Records for this task –

....................

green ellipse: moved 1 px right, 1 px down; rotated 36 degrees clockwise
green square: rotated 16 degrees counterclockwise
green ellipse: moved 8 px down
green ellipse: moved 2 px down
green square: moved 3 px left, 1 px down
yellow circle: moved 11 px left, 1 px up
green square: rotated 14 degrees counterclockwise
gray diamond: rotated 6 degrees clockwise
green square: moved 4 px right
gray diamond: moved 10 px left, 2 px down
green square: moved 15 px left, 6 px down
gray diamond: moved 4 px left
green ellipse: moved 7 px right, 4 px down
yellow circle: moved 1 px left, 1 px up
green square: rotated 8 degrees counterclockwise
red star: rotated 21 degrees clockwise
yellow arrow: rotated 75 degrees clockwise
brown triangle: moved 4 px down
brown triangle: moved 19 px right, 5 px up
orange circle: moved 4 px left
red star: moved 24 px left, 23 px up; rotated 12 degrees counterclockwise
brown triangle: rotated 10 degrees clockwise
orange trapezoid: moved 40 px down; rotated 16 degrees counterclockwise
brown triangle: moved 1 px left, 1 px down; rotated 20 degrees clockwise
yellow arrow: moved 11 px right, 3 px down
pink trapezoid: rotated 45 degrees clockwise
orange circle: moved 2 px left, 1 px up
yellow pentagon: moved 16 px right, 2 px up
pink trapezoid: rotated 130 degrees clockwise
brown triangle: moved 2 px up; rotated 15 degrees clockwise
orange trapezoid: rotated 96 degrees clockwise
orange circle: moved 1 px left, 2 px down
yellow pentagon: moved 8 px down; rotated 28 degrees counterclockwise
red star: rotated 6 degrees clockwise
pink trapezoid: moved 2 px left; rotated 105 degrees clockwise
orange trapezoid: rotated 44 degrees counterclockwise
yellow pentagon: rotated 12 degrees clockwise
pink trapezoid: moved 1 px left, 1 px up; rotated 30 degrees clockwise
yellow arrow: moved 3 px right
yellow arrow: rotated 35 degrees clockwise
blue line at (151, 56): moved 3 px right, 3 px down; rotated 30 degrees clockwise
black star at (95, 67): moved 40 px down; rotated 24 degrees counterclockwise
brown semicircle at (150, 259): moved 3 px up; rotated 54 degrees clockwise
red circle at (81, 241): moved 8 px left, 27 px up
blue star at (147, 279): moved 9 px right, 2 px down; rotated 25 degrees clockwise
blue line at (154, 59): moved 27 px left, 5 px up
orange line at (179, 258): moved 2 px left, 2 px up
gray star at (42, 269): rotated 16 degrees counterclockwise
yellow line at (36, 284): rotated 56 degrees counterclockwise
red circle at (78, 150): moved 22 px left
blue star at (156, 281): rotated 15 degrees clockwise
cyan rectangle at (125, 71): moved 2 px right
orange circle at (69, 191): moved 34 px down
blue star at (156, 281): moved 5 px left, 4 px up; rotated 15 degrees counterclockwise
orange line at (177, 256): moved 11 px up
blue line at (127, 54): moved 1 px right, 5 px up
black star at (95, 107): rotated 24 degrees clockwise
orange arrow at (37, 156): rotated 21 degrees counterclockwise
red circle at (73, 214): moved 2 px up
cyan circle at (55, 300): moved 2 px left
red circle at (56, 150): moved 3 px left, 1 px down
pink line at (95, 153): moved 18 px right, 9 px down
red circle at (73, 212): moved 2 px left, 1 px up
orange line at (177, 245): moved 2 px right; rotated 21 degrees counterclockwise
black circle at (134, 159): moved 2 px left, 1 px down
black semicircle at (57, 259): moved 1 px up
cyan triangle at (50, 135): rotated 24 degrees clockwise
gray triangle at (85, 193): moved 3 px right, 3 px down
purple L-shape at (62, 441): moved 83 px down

....................

Exercise details –
Reproduce every one of the records above verbatim, one per line and in the same order.

Answer to this task –
green ellipse: moved 1 px right, 1 px down; rotated 36 degrees clockwise
green square: rotated 16 degrees counterclockwise
green ellipse: moved 8 px down
green ellipse: moved 2 px down
green square: moved 3 px left, 1 px down
yellow circle: moved 11 px left, 1 px up
green square: rotated 14 degrees counterclockwise
gray diamond: rotated 6 degrees clockwise
green square: moved 4 px right
gray diamond: moved 10 px left, 2 px down
green square: moved 15 px left, 6 px down
gray diamond: moved 4 px left
green ellipse: moved 7 px right, 4 px down
yellow circle: moved 1 px left, 1 px up
green square: rotated 8 degrees counterclockwise
red star: rotated 21 degrees clockwise
yellow arrow: rotated 75 degrees clockwise
brown triangle: moved 4 px down
brown triangle: moved 19 px right, 5 px up
orange circle: moved 4 px left
red star: moved 24 px left, 23 px up; rotated 12 degrees counterclockwise
brown triangle: rotated 10 degrees clockwise
orange trapezoid: moved 40 px down; rotated 16 degrees counterclockwise
brown triangle: moved 1 px left, 1 px down; rotated 20 degrees clockwise
yellow arrow: moved 11 px right, 3 px down
pink trapezoid: rotated 45 degrees clockwise
orange circle: moved 2 px left, 1 px up
yellow pentagon: moved 16 px right, 2 px up
pink trapezoid: rotated 130 degrees clockwise
brown triangle: moved 2 px up; rotated 15 degrees clockwise
orange trapezoid: rotated 96 degrees clockwise
orange circle: moved 1 px left, 2 px down
yellow pentagon: moved 8 px down; rotated 28 degrees counterclockwise
red star: rotated 6 degrees clockwise
pink trapezoid: moved 2 px left; rotated 105 degrees clockwise
orange trapezoid: rotated 44 degrees counterclockwise
yellow pentagon: rotated 12 degrees clockwise
pink trapezoid: moved 1 px left, 1 px up; rotated 30 degrees clockwise
yellow arrow: moved 3 px right
yellow arrow: rotated 35 degrees clockwise
blue line at (151, 56): moved 3 px right, 3 px down; rotated 30 degrees clockwise
black star at (95, 67): moved 40 px down; rotated 24 degrees counterclockwise
brown semicircle at (150, 259): moved 3 px up; rotated 54 degrees clockwise
red circle at (81, 241): moved 8 px left, 27 px up
blue star at (147, 279): moved 9 px right, 2 px down; rotated 25 degrees clockwise
blue line at (154, 59): moved 27 px left, 5 px up
orange line at (179, 258): moved 2 px left, 2 px up
gray star at (42, 269): rotated 16 degrees counterclockwise
yellow line at (36, 284): rotated 56 degrees counterclockwise
red circle at (78, 150): moved 22 px left
blue star at (156, 281): rotated 15 degrees clockwise
cyan rectangle at (125, 71): moved 2 px right
orange circle at (69, 191): moved 34 px down
blue star at (156, 281): moved 5 px left, 4 px up; rotated 15 degrees counterclockwise
orange line at (177, 256): moved 11 px up
blue line at (127, 54): moved 1 px right, 5 px up
black star at (95, 107): rotated 24 degrees clockwise
orange arrow at (37, 156): rotated 21 degrees counterclockwise
red circle at (73, 214): moved 2 px up
cyan circle at (55, 300): moved 2 px left
red circle at (56, 150): moved 3 px left, 1 px down
pink line at (95, 153): moved 18 px right, 9 px down
red circle at (73, 212): moved 2 px left, 1 px up
orange line at (177, 245): moved 2 px right; rotated 21 degrees counterclockwise
black circle at (134, 159): moved 2 px left, 1 px down
black semicircle at (57, 259): moved 1 px up
cyan triangle at (50, 135): rotated 24 degrees clockwise
gray triangle at (85, 193): moved 3 px right, 3 px down
purple L-shape at (62, 441): moved 83 px down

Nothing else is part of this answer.